Material for this exercise>
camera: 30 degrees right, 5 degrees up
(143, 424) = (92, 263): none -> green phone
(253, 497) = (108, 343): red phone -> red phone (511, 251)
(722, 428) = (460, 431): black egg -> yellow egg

---

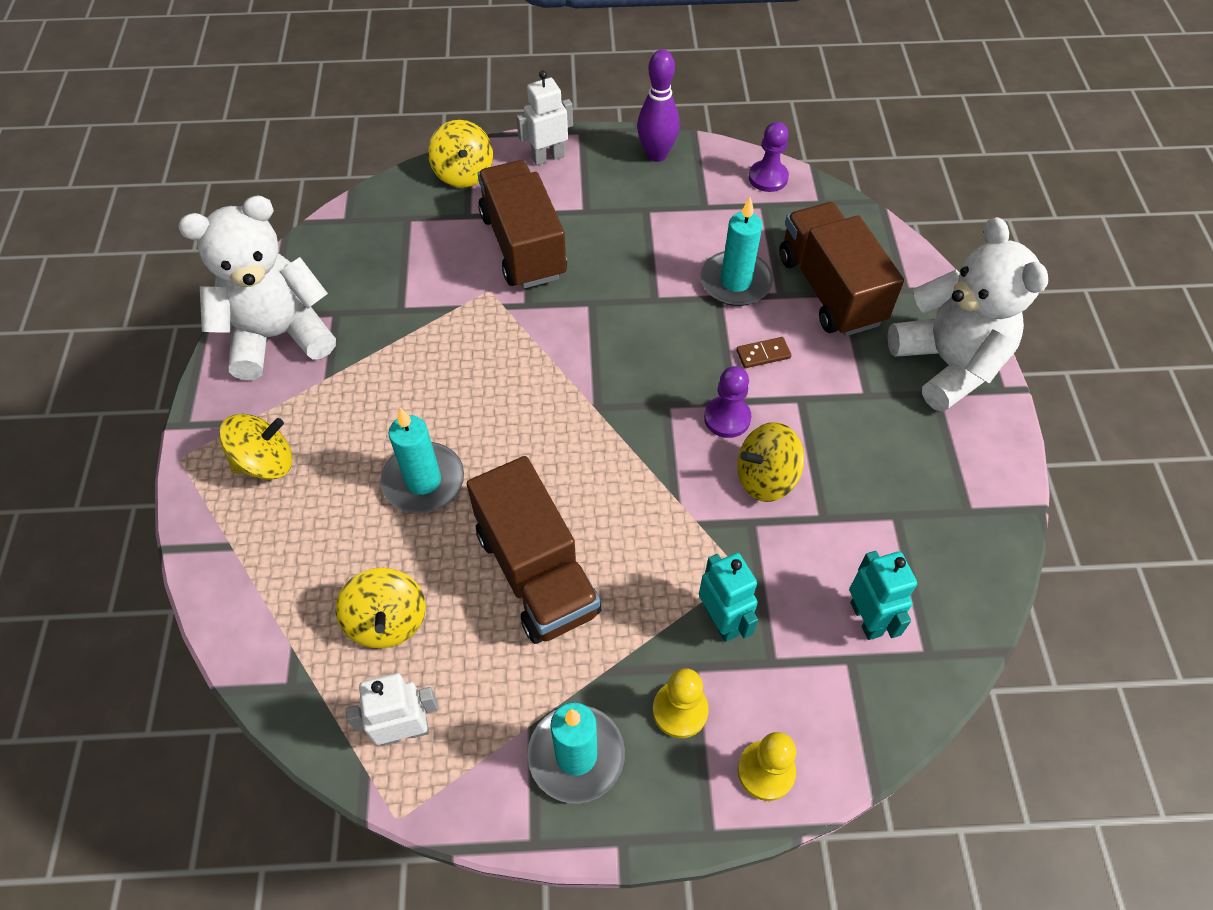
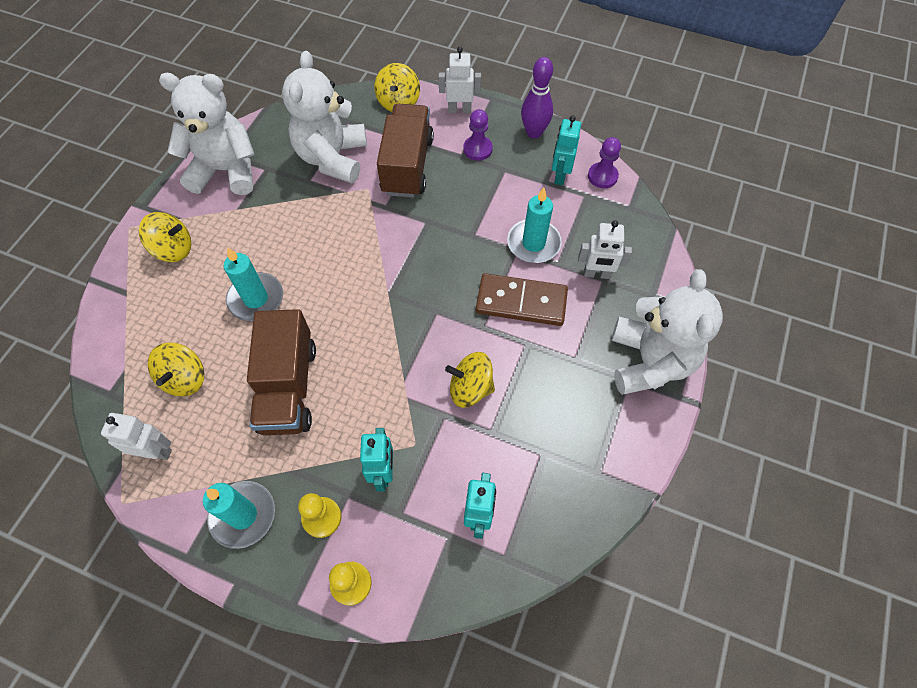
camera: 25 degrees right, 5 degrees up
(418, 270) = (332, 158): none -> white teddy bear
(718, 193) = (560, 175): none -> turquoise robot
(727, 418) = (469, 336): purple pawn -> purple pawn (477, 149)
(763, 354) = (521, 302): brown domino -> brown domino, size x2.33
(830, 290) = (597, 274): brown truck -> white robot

...

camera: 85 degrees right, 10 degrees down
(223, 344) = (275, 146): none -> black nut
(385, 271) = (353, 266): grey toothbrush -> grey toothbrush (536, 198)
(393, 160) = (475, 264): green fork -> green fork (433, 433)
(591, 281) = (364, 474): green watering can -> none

Your task> Within the material above, extract exactly the lines that start at the line containing "(385, 271) = (353, 266): grey" and stop after the line containing "(591, 281) = (364, 474): green", and only those.

Completed task>
(385, 271) = (353, 266): grey toothbrush -> grey toothbrush (536, 198)
(393, 160) = (475, 264): green fork -> green fork (433, 433)
(591, 281) = (364, 474): green watering can -> none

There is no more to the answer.